■ Exercise description ■
"white slope A4:B5 level 1 top 5" appears in one line of the listing below; retype that line and every later line exactly, stopping at the end, and nothing else.

____

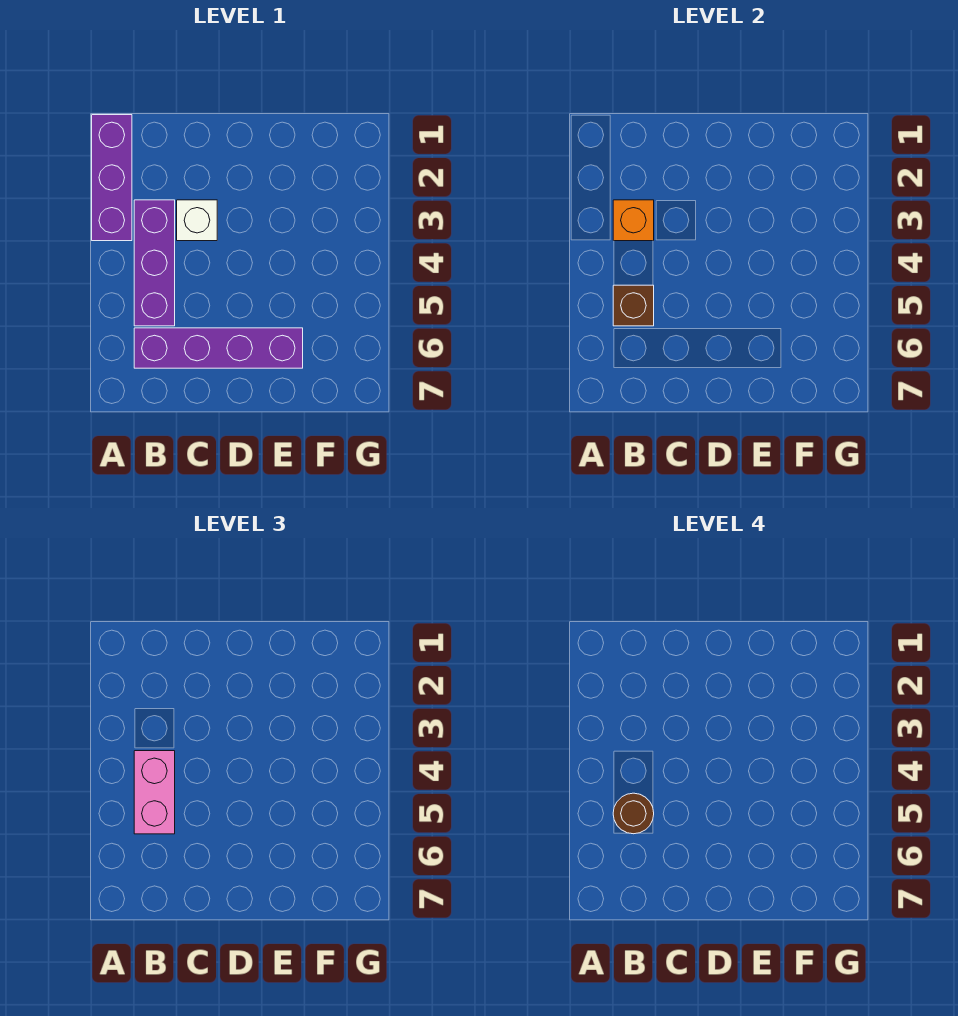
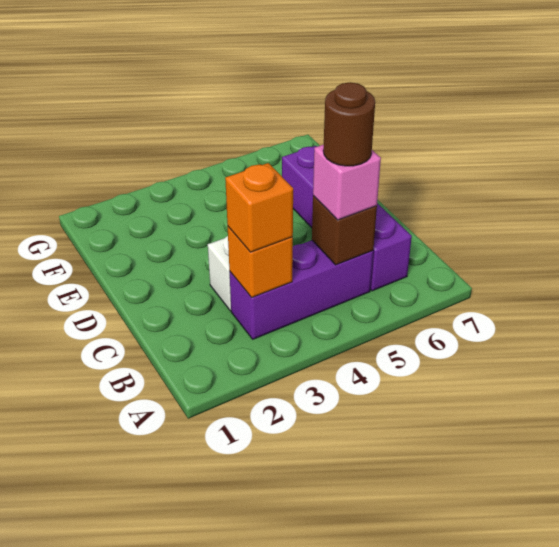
purple brick A1:A3 level 1 -> none
none -> orange brick B3 level 3
pink brick B4:B5 level 3 -> pink brick B5 level 3

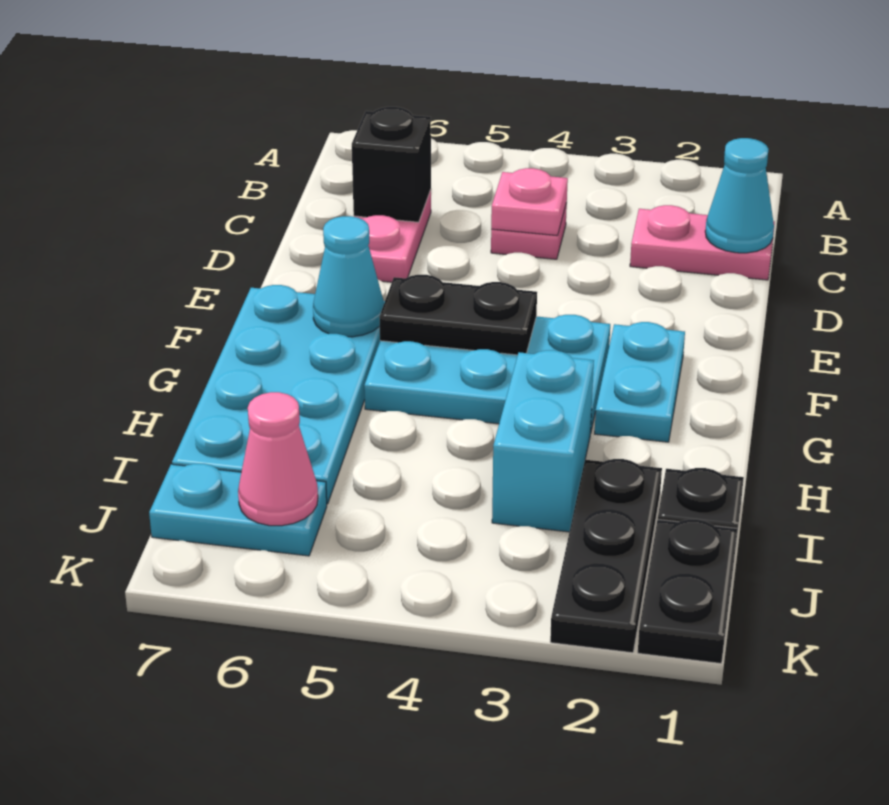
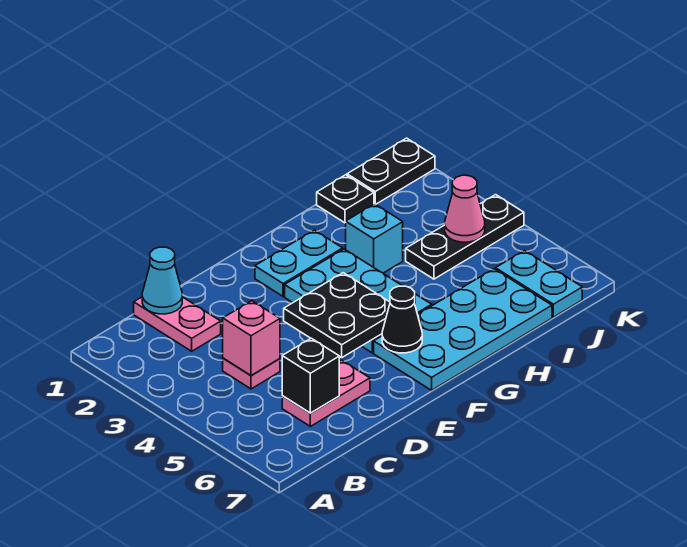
pink plate C4 level 2 -> pink brick C4 level 2
black plate F4:F5 level 2 -> black plate E4:F5 level 2
cyan cone F6 level 2 -> black cone F6 level 2
cyan brick H3:I3 level 1 -> cyan brick H3 level 1
black plate I2:K2 level 1 -> black plate I4:K4 level 1
pink cone J6 level 2 -> pink cone J4 level 2

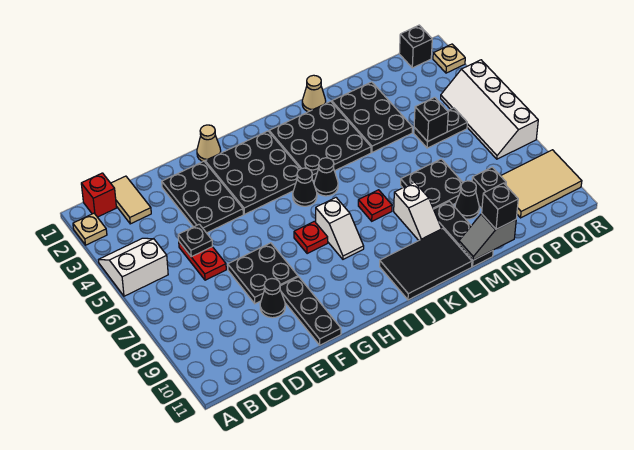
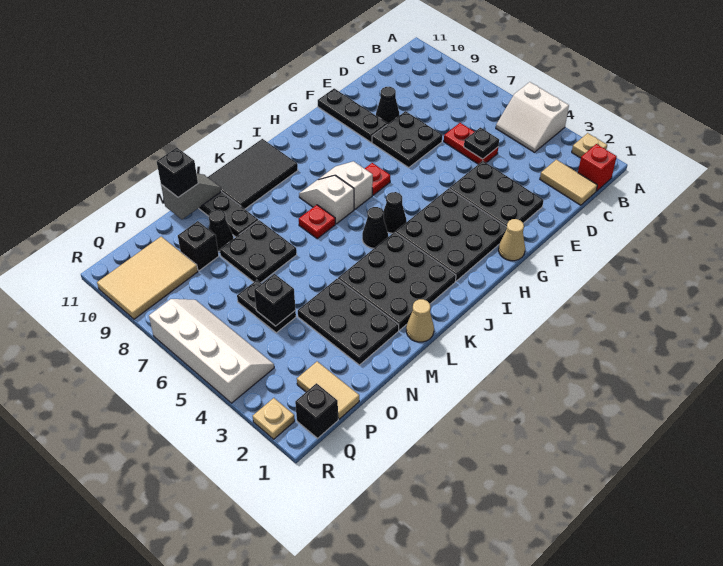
white slope A4:B5 level 1 top 5 -> white slope A4:B5 level 1 top A
white slope L8:L9 level 1 top 8 -> white slope J7:J8 level 1 top 7
black plate O5:P5 level 1 -> black plate O5:O6 level 1
none -> tan tile P1:P2 level 1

____

■ Task solution ■
white slope A4:B5 level 1 top 5 -> white slope A4:B5 level 1 top A
white slope L8:L9 level 1 top 8 -> white slope J7:J8 level 1 top 7
black plate O5:P5 level 1 -> black plate O5:O6 level 1
none -> tan tile P1:P2 level 1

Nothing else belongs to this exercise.